Problem to solve —
Answer with nothing except the number of lines in the listing that include the word "orange".

Input data —
★ ★ ★ ★ ★
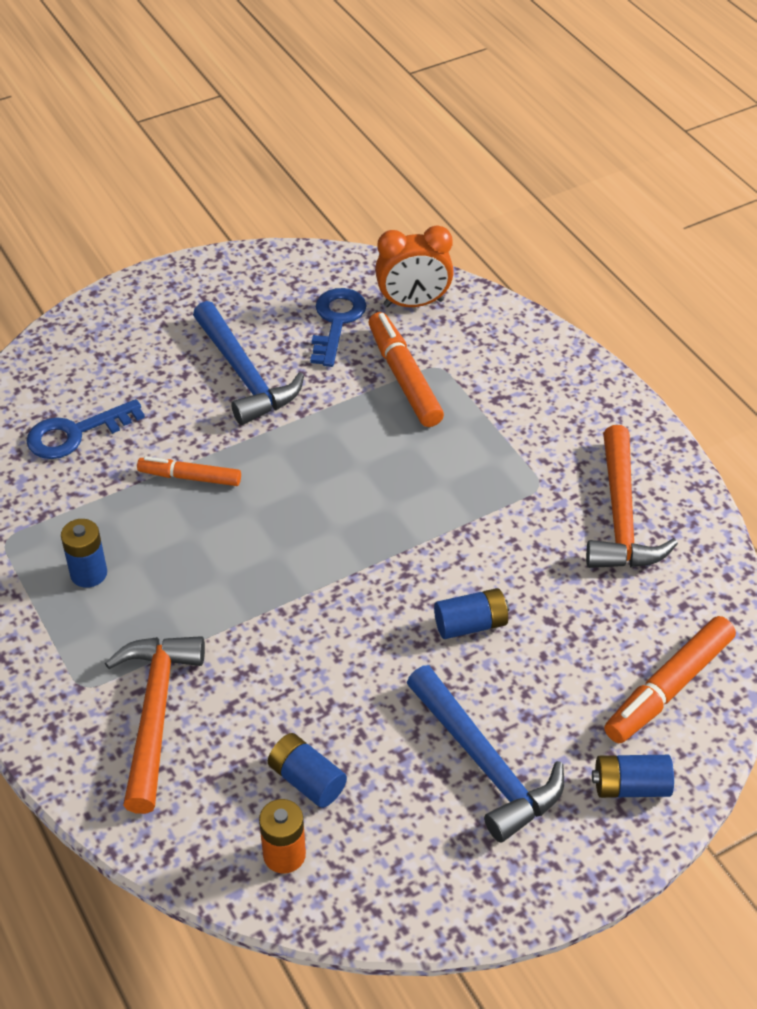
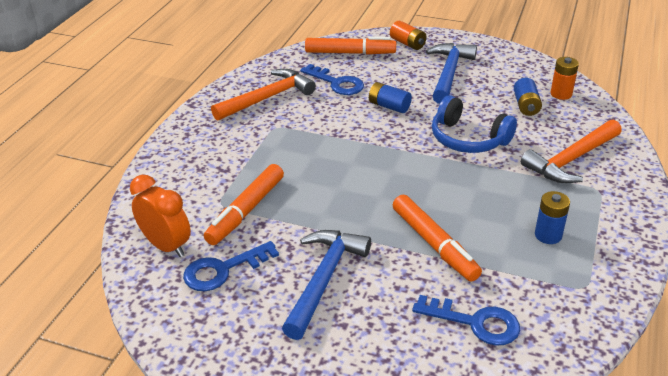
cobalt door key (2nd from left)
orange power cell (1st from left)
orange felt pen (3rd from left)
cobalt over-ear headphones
★ ★ ★ ★ ★
Exercise answer —
2